Objetivo | Transforme em uma lista JSON de strings, uma para cada linha e sem linhas em branco, as linhas das entradas que vão da linha com "gray circle at (265, 320): moved 15 px up" até o fim, inclusive. Não inclua as imagens na resposta.

Entradas de uma coleta de dados
──────────────────────────────

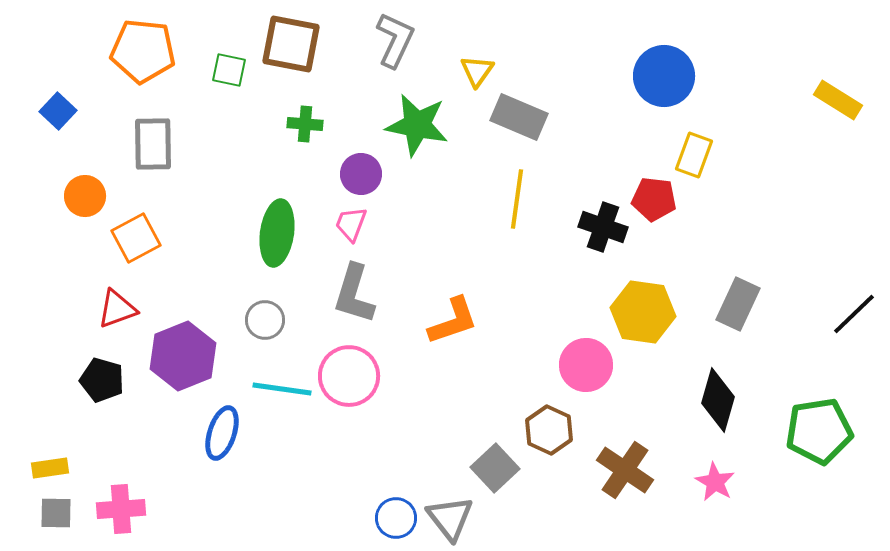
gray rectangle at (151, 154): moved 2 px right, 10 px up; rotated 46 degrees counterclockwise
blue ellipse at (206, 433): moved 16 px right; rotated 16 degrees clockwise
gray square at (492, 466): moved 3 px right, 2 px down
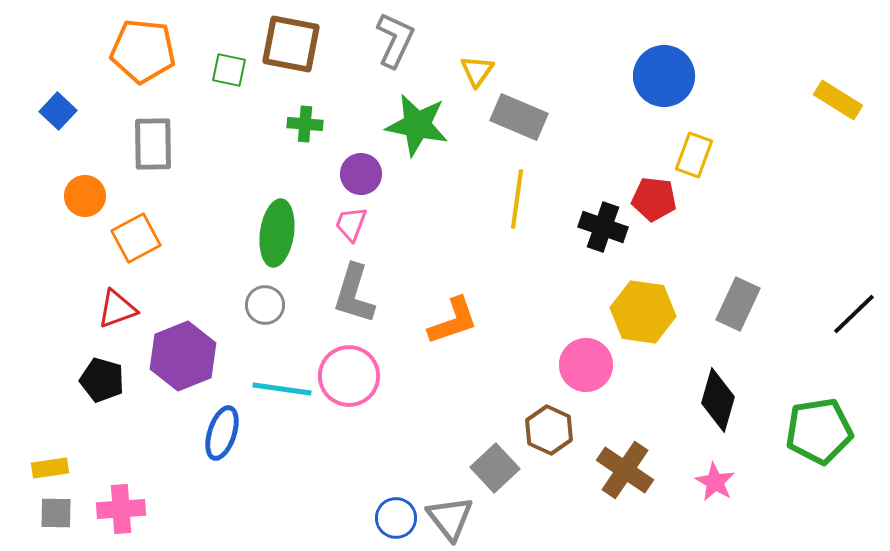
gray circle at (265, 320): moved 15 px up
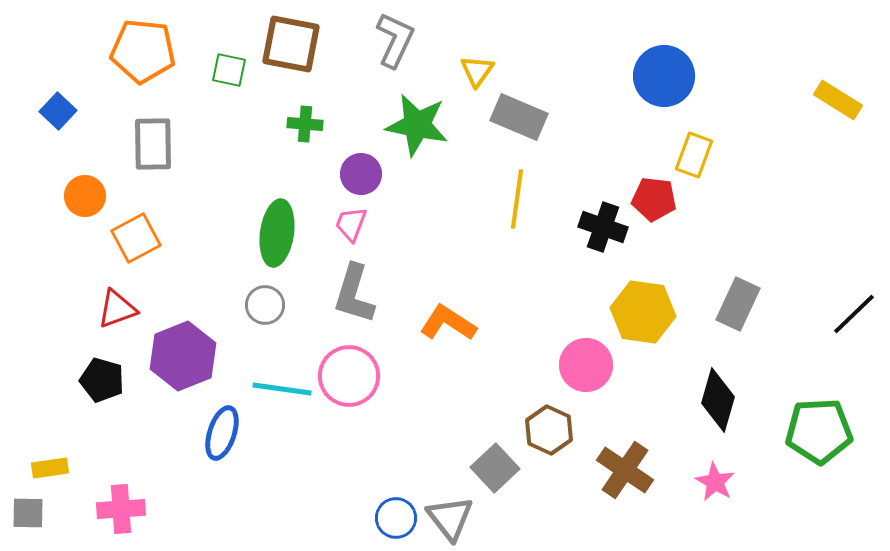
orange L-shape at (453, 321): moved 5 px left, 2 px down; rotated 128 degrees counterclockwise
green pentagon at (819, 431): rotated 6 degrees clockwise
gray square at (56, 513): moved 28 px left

──────────────────────────────

Resposta escrita |
[
  "gray circle at (265, 320): moved 15 px up",
  "orange L-shape at (453, 321): moved 5 px left, 2 px down; rotated 128 degrees counterclockwise",
  "green pentagon at (819, 431): rotated 6 degrees clockwise",
  "gray square at (56, 513): moved 28 px left"
]